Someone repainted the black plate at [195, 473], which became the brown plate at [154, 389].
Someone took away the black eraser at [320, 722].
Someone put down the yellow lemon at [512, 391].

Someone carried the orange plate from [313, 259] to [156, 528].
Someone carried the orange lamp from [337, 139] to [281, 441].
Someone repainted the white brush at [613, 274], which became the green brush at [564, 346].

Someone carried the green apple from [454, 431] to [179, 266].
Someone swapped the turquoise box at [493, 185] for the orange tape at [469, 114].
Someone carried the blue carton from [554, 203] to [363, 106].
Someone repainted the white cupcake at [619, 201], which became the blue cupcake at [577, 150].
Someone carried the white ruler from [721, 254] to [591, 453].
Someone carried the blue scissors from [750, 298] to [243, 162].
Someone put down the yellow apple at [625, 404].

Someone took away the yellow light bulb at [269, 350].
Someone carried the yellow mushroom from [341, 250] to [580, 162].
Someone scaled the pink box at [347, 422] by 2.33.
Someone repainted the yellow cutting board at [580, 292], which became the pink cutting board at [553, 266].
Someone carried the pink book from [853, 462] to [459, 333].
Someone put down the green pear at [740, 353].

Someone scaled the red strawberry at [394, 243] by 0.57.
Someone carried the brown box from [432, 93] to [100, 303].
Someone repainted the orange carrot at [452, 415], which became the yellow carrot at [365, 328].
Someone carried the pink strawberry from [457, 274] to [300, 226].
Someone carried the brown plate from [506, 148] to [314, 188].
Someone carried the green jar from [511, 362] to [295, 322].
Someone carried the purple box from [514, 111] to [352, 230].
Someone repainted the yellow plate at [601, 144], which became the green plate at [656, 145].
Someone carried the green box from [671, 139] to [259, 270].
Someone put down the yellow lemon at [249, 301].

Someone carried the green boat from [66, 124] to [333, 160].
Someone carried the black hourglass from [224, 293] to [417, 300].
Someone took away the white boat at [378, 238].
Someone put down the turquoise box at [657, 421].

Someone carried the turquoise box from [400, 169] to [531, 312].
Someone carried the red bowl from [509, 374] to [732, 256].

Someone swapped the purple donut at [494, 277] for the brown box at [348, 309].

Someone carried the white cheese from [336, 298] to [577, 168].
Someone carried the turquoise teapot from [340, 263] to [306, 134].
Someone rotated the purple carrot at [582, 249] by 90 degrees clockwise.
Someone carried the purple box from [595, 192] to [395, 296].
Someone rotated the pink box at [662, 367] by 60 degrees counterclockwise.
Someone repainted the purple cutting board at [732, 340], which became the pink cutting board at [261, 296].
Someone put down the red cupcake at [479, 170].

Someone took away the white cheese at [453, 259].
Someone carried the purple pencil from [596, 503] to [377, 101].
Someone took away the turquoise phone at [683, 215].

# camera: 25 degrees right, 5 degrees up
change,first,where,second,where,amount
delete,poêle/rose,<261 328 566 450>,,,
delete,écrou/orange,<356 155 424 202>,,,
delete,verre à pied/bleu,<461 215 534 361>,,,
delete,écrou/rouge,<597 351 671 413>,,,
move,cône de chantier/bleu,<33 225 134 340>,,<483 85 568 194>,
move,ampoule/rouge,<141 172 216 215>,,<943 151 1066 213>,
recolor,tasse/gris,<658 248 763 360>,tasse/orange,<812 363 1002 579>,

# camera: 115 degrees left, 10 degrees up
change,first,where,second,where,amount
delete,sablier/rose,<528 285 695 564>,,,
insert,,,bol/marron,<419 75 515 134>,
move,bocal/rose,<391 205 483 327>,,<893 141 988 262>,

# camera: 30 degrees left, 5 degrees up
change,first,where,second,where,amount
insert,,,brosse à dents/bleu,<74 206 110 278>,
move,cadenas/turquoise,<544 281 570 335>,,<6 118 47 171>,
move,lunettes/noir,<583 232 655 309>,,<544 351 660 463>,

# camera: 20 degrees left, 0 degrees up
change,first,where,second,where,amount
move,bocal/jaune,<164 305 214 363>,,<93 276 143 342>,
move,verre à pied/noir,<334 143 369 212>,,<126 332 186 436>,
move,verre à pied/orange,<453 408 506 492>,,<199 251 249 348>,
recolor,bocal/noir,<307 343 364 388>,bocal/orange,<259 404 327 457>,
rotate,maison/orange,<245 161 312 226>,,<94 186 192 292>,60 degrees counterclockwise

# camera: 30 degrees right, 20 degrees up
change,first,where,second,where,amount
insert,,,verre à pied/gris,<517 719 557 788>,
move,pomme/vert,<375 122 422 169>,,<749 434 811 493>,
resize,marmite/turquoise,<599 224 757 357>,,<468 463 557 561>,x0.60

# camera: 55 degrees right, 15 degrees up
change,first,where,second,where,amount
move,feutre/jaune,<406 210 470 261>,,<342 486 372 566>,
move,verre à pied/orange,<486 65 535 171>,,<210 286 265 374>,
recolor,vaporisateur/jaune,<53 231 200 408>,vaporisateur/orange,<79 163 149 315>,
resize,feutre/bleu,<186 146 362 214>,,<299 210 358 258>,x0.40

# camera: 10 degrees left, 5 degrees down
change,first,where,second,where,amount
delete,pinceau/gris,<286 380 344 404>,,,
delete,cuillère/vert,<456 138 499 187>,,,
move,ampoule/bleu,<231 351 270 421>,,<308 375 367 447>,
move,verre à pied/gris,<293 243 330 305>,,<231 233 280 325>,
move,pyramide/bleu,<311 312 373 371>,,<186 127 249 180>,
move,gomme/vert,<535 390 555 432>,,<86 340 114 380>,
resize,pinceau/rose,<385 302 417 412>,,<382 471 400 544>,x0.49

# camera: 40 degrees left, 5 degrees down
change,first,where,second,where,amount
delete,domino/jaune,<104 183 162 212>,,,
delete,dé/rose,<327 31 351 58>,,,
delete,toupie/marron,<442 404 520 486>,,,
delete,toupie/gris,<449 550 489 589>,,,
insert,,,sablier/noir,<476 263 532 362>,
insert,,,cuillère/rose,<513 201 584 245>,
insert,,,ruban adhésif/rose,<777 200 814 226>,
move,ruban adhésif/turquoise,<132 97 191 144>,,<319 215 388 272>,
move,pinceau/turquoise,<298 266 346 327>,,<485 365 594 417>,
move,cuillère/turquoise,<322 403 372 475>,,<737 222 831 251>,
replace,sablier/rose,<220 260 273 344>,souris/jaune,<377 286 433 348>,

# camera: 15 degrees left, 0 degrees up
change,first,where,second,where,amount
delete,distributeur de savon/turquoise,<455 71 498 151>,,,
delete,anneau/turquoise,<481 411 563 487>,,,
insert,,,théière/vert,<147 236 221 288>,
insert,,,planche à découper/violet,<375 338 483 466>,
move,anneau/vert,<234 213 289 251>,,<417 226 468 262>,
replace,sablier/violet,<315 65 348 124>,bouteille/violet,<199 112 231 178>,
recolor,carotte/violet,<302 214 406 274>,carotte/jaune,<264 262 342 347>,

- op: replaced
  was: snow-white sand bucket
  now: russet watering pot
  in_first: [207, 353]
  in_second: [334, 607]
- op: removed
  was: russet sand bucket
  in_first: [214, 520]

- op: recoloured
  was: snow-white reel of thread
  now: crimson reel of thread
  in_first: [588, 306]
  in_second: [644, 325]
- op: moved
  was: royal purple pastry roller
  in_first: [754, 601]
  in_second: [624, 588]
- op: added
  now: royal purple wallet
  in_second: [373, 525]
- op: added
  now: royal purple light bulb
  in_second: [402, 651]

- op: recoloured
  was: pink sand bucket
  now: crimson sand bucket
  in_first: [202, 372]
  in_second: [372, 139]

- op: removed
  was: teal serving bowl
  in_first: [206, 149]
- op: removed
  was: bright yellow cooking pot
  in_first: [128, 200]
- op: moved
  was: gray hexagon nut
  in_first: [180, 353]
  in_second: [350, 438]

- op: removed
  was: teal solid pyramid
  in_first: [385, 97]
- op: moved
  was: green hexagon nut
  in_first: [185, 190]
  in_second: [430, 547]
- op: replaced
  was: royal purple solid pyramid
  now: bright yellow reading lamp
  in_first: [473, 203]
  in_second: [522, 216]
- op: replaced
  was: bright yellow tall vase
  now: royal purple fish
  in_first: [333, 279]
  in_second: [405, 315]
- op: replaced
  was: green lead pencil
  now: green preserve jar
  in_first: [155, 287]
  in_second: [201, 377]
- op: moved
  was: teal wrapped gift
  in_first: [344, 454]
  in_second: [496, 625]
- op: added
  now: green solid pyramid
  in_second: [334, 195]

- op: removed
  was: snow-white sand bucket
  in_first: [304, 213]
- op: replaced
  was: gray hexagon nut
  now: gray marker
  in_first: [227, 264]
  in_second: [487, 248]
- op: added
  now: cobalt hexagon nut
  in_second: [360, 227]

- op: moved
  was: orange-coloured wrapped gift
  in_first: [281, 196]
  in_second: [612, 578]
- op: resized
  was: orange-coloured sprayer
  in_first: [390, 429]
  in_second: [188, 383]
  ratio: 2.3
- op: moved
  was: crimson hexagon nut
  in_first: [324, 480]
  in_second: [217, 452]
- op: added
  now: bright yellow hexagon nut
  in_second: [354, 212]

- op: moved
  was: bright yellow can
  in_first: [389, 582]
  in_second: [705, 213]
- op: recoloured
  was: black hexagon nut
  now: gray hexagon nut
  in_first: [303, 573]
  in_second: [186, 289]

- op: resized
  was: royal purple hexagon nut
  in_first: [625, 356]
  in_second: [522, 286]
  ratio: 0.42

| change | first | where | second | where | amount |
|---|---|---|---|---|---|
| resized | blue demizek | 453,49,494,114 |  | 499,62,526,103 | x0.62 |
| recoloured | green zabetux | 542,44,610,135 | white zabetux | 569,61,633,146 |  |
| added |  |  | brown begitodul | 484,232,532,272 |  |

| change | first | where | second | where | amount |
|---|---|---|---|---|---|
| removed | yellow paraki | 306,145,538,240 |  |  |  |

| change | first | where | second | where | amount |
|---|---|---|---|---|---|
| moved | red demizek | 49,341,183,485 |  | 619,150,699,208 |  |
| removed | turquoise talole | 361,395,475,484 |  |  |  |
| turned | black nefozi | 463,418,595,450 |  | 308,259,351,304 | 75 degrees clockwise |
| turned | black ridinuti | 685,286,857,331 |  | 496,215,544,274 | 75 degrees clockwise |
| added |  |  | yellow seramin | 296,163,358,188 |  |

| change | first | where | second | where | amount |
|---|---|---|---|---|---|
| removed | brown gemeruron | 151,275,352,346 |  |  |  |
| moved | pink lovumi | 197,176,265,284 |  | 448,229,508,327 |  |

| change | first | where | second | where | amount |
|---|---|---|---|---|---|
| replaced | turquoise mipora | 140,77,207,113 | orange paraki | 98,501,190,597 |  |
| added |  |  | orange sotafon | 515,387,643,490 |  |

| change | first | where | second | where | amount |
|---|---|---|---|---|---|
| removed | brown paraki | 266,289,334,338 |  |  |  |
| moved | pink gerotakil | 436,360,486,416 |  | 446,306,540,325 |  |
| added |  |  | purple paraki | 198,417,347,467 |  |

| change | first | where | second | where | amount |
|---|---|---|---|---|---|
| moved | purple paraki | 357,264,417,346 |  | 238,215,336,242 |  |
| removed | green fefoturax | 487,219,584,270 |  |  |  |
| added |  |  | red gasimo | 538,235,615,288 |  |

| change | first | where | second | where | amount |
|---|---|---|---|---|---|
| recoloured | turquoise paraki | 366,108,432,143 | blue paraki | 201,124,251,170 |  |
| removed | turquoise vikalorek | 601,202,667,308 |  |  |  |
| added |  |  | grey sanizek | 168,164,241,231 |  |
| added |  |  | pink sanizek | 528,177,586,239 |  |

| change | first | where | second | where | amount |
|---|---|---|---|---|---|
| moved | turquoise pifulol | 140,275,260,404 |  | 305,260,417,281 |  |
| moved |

YOUR GOAL:
Your answer must be the data above, copied exactly from its first line through the line containing "Someone took away the black", and nothing more.

EXERCISE RESPONSE:
Someone repainted the black plate at [195, 473], which became the brown plate at [154, 389].
Someone took away the black eraser at [320, 722].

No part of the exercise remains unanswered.